PROBLEM REQUIREMENTS:
Find the line with "voiture [rouge] <468" and the line with "dé [marron] <396 741> => nothing" in the entries below; output exactly those two lines, every line between them, and no others.

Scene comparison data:
____

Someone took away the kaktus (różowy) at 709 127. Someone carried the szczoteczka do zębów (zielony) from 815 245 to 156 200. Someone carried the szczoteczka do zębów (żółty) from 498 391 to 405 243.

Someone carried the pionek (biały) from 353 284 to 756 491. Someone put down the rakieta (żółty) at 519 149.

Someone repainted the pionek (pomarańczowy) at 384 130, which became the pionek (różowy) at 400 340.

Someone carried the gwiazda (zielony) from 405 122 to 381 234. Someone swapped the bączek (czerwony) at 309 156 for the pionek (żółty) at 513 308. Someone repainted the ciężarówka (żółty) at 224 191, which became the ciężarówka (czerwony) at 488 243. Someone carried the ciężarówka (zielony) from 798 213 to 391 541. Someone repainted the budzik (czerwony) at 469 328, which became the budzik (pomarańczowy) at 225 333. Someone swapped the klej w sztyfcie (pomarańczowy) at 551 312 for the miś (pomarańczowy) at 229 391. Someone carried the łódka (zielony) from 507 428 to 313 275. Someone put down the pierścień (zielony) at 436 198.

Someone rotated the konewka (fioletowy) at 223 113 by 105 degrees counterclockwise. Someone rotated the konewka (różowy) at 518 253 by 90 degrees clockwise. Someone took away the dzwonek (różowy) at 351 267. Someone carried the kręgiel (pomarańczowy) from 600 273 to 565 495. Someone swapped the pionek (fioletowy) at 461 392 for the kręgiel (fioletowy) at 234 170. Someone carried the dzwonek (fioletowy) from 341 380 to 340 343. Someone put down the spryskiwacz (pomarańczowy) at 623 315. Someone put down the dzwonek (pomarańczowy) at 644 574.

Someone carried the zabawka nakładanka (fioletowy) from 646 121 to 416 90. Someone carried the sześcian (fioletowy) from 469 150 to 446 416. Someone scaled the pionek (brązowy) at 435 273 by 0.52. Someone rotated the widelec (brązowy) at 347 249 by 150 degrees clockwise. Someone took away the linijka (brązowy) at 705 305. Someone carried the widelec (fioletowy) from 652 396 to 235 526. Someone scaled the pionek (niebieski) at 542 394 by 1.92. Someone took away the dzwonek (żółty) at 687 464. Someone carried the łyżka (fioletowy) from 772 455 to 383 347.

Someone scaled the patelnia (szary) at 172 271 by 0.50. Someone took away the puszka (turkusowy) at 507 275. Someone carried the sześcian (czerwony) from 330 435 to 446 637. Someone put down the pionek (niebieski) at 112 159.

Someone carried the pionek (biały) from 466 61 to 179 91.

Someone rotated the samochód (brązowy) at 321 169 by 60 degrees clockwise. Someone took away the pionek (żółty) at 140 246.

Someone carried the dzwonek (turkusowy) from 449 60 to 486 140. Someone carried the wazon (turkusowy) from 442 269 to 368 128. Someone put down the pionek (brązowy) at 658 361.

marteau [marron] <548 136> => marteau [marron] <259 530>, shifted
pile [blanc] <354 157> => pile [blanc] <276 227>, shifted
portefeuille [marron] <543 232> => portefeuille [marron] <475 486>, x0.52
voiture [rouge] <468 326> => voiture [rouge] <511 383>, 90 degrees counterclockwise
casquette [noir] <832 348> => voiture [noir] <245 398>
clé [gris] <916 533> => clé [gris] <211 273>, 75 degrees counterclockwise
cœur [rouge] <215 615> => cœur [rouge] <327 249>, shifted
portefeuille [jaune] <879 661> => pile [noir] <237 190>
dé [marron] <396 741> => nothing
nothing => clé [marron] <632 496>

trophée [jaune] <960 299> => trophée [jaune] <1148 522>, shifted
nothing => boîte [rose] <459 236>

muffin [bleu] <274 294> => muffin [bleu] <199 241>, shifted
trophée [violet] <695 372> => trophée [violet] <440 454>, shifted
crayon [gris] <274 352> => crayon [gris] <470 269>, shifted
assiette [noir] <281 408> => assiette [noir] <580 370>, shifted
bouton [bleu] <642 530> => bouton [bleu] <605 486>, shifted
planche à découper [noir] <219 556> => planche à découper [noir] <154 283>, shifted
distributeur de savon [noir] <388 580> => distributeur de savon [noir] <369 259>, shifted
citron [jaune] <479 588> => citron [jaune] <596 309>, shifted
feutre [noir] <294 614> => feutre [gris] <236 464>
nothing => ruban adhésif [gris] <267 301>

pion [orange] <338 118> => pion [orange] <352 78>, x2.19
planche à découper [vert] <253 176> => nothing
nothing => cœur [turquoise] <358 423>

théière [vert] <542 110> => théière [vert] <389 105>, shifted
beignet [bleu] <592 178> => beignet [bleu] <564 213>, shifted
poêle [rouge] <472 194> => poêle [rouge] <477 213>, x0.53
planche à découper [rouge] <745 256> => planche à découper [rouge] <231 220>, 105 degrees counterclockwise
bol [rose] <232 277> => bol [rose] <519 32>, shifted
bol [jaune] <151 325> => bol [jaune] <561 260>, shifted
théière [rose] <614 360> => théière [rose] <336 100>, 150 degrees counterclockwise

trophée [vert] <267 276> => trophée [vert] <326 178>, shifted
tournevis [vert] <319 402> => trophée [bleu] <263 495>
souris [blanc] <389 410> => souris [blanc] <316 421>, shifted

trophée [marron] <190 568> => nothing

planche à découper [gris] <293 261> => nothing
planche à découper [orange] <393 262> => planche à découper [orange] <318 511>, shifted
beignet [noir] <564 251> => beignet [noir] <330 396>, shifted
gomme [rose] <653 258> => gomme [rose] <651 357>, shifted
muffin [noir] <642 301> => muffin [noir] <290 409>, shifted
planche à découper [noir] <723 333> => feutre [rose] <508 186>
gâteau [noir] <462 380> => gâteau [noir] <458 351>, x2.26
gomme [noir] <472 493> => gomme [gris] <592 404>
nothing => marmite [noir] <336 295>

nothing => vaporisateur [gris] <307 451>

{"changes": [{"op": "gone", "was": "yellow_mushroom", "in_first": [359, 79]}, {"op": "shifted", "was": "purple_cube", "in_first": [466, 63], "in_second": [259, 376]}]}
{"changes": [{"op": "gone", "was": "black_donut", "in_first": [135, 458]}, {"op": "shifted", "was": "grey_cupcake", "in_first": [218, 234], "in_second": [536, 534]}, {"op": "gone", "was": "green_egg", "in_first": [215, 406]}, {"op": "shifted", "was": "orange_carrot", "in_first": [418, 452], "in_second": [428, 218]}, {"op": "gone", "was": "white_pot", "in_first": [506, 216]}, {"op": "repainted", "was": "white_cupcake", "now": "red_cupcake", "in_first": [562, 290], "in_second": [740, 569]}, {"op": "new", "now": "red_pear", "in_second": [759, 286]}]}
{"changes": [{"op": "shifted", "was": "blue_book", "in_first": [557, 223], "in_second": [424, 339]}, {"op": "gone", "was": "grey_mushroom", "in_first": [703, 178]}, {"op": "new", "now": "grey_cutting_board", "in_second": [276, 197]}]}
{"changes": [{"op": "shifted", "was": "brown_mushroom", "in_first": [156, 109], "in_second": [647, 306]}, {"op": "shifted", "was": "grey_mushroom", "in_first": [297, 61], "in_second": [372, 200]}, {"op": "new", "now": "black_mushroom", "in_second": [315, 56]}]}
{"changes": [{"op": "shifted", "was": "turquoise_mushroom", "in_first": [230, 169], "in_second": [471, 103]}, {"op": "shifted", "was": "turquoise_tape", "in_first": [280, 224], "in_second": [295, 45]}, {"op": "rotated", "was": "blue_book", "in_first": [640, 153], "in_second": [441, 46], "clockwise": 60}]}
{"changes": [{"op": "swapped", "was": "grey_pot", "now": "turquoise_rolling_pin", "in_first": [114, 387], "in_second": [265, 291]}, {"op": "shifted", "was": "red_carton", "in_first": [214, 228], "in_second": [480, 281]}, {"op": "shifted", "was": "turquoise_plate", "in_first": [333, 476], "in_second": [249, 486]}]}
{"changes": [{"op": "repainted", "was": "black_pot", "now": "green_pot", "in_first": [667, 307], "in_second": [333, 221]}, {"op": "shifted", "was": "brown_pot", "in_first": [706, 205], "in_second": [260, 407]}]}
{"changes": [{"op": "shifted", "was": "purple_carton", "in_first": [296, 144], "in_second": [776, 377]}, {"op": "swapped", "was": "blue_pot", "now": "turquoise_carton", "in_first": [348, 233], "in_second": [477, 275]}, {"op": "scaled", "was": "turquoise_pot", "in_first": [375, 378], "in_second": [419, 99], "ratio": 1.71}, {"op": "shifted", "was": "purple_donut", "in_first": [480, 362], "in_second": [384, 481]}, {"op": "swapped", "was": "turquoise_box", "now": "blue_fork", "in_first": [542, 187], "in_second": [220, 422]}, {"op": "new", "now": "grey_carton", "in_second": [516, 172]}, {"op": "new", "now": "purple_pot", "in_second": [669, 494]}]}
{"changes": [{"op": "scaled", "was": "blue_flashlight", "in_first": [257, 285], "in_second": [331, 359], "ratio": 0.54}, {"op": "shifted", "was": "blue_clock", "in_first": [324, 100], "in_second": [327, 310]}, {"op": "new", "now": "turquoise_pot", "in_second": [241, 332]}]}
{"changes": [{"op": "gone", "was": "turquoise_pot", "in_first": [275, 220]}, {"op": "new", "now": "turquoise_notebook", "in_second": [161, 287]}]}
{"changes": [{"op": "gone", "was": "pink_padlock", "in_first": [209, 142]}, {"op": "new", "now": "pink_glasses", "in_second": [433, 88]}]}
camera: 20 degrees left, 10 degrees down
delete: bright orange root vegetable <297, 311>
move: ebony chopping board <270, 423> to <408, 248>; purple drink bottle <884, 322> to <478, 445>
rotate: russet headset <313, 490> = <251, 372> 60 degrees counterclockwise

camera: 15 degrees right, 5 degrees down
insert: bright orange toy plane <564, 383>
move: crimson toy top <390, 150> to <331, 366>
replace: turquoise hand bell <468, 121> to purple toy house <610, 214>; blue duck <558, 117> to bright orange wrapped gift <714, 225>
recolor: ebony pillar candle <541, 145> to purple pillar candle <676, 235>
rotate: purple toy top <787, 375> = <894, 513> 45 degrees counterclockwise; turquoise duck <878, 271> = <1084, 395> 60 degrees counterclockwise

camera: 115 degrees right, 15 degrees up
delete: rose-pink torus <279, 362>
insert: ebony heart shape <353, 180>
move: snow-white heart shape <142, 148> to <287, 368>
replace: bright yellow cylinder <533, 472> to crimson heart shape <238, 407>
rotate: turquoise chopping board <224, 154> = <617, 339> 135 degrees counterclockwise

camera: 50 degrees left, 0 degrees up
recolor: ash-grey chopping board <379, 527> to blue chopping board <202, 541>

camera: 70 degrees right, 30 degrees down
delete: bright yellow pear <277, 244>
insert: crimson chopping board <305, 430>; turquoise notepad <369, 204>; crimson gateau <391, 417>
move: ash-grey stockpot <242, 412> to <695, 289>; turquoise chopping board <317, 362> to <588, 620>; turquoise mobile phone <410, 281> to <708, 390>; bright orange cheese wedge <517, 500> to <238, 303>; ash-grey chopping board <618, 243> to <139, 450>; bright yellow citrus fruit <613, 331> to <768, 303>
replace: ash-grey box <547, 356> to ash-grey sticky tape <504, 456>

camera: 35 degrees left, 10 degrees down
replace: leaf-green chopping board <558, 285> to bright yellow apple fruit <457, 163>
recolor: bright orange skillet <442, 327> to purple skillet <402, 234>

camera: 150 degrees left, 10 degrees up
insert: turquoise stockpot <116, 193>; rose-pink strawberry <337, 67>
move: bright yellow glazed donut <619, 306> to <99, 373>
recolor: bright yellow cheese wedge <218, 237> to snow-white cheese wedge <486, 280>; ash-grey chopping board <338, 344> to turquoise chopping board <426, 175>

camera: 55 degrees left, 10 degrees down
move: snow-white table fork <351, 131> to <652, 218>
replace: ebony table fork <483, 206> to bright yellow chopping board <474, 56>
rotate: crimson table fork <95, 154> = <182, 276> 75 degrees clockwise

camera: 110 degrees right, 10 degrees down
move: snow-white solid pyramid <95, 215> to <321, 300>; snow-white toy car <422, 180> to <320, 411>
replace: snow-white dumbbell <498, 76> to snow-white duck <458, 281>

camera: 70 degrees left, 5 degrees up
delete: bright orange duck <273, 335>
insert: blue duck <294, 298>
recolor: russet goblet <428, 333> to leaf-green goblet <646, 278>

____

SOLUTION TO THIS TASK:
voiture [rouge] <468 326> => voiture [rouge] <511 383>, 90 degrees counterclockwise
casquette [noir] <832 348> => voiture [noir] <245 398>
clé [gris] <916 533> => clé [gris] <211 273>, 75 degrees counterclockwise
cœur [rouge] <215 615> => cœur [rouge] <327 249>, shifted
portefeuille [jaune] <879 661> => pile [noir] <237 190>
dé [marron] <396 741> => nothing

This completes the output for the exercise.